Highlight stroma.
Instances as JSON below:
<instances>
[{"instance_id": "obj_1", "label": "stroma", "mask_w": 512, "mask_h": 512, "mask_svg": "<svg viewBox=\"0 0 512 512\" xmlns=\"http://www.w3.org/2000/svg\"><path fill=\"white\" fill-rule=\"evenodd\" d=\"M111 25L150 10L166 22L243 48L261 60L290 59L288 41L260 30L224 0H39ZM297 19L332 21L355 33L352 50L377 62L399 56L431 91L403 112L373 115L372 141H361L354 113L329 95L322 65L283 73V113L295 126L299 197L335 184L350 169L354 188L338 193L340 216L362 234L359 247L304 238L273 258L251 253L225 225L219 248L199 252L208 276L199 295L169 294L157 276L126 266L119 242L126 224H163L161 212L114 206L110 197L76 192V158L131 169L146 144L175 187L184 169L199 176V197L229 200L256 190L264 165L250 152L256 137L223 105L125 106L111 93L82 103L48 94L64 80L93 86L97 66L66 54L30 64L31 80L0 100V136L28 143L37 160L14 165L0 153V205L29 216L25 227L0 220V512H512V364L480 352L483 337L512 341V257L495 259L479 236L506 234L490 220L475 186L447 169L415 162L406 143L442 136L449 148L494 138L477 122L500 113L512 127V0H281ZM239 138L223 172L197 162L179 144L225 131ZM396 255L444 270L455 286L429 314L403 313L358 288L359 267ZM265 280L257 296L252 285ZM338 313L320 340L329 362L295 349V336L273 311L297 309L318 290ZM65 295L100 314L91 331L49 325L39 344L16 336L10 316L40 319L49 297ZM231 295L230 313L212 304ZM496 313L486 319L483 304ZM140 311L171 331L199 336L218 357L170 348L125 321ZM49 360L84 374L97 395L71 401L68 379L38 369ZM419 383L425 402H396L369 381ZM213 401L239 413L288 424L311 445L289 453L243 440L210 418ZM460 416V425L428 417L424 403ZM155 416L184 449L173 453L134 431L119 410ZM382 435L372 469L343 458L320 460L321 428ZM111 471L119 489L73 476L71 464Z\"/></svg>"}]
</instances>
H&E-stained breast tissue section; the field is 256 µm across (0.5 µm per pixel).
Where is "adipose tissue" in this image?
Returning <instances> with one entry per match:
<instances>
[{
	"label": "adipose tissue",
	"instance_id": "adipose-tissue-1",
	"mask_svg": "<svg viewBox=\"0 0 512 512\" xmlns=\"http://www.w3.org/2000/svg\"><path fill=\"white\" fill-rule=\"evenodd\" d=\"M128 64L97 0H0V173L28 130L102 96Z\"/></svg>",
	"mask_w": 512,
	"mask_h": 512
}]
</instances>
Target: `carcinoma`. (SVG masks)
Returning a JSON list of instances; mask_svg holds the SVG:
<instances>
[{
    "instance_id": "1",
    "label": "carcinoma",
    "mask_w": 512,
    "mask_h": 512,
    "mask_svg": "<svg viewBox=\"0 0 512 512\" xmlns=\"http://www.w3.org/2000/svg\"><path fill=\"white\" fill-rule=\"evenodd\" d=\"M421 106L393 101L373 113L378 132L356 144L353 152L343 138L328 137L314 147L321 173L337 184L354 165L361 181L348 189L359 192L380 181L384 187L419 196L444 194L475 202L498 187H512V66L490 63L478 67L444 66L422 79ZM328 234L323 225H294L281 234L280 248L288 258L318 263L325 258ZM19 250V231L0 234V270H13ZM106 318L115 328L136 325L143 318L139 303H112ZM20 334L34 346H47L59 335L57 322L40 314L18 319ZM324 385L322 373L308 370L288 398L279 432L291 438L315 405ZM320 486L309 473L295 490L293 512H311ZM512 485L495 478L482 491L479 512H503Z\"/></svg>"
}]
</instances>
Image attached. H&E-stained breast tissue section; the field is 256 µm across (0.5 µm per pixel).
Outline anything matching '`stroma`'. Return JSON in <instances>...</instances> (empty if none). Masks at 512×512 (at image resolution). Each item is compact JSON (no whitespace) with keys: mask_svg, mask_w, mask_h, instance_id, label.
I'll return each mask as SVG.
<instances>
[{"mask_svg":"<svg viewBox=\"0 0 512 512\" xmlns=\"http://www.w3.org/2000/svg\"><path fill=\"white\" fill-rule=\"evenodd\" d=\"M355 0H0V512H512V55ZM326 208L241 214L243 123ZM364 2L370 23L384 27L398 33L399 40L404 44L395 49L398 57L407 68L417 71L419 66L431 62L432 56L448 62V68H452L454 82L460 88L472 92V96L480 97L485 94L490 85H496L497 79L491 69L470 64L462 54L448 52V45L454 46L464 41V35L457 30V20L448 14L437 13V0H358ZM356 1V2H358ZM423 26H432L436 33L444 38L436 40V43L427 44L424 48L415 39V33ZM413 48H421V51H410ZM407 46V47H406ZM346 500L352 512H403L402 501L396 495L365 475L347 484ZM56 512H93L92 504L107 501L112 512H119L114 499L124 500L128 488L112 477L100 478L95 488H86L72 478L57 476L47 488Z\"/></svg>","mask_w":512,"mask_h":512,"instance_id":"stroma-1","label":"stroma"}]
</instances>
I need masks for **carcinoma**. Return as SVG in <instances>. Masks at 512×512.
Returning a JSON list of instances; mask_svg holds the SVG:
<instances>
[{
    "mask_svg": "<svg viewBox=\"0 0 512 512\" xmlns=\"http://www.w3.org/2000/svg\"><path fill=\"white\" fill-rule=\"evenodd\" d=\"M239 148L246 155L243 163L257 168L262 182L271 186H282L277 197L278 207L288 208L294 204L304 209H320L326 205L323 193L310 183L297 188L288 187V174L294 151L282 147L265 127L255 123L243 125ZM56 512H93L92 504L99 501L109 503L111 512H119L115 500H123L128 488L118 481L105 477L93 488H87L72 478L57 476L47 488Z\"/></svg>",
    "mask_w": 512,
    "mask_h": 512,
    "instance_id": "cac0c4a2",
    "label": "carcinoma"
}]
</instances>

____________________

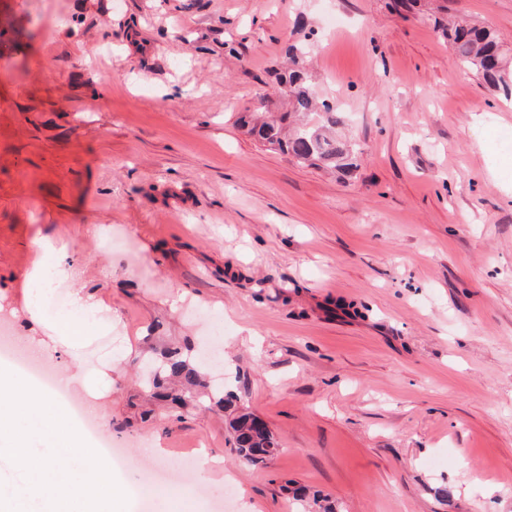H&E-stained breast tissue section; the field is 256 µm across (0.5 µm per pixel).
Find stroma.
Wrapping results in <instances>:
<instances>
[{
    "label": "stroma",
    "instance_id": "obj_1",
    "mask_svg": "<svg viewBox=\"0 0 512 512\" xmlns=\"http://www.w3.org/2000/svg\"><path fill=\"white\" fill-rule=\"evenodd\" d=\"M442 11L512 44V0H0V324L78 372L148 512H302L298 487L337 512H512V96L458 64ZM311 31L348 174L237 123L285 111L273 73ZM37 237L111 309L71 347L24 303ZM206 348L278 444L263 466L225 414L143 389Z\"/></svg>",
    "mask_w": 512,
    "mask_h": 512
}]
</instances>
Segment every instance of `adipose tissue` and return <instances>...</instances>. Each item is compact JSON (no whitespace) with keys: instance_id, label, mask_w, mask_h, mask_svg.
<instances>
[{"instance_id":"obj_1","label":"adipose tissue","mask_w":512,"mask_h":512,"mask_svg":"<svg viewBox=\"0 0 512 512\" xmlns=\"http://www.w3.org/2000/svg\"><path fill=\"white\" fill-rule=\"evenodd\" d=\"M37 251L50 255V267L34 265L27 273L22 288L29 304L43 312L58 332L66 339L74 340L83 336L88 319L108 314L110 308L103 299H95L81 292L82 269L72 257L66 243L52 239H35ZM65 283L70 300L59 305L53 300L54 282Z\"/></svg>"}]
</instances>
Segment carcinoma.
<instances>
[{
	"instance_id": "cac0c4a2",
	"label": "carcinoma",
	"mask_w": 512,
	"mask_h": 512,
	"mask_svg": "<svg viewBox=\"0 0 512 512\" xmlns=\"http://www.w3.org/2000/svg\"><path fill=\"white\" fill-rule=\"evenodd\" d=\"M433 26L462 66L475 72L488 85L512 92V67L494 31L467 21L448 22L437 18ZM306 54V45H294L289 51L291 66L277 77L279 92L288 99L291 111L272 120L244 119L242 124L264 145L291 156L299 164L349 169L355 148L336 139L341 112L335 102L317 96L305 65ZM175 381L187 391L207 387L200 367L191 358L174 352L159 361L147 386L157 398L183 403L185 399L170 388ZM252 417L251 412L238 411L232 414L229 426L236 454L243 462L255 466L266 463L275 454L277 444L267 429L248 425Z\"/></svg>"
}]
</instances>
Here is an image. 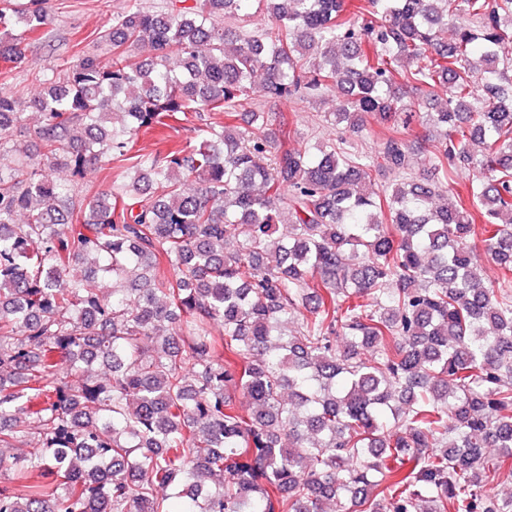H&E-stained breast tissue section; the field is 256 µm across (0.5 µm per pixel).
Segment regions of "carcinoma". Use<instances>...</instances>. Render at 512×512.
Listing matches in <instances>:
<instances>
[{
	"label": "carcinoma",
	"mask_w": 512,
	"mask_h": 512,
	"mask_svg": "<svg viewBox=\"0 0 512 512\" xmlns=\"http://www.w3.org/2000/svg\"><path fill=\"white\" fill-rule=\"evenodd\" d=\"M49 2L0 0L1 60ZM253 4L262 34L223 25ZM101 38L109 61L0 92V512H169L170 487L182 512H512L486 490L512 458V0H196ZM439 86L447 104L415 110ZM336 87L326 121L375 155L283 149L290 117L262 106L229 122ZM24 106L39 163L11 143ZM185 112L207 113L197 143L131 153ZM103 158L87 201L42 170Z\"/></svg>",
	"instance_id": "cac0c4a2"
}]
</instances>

____________________

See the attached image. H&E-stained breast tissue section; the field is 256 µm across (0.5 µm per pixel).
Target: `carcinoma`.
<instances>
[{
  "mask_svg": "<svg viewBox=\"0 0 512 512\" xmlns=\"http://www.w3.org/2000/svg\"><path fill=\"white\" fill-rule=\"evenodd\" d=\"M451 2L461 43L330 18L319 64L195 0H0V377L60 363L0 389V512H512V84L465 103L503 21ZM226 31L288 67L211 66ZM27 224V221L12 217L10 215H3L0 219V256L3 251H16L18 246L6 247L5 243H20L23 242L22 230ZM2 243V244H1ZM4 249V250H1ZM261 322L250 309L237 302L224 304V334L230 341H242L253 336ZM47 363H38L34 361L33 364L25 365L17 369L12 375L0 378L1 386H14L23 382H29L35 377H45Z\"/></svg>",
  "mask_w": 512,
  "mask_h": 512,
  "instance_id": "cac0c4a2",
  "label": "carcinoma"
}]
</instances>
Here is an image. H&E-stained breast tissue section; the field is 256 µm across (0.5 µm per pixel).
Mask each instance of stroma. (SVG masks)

____________________

[Instructions for the task]
Set down exactly the lines from the line that contains "See the attached" to the line that contains "Mask each instance of stroma. (SVG masks)", both lines included, and nothing more.

[Exercise answer]
See the attached image. H&E-stained breast tissue section; the field is 256 µm across (0.5 µm per pixel).
Target: `carcinoma`.
<instances>
[{
  "mask_svg": "<svg viewBox=\"0 0 512 512\" xmlns=\"http://www.w3.org/2000/svg\"><path fill=\"white\" fill-rule=\"evenodd\" d=\"M451 2L461 43L330 18L319 64L195 0H0V377L60 363L0 389V512H512V84L465 103L503 21ZM226 31L288 67L211 66ZM27 224V221L12 217L10 215H3L0 219V256L3 251H16L18 246L6 247L5 243H20L23 242L22 230ZM2 243V244H1ZM4 249V250H1ZM261 322L250 309L237 302L224 304V334L230 341H242L253 336ZM47 363H38L34 361L33 364L25 365L17 369L12 375L0 378L1 386H14L23 382H29L35 377H45Z\"/></svg>",
  "mask_w": 512,
  "mask_h": 512,
  "instance_id": "cac0c4a2",
  "label": "carcinoma"
}]
</instances>
Here is an image. H&E-stained breast tissue section; the field is 256 µm across (0.5 µm per pixel).
Mask each instance of stroma. (SVG masks)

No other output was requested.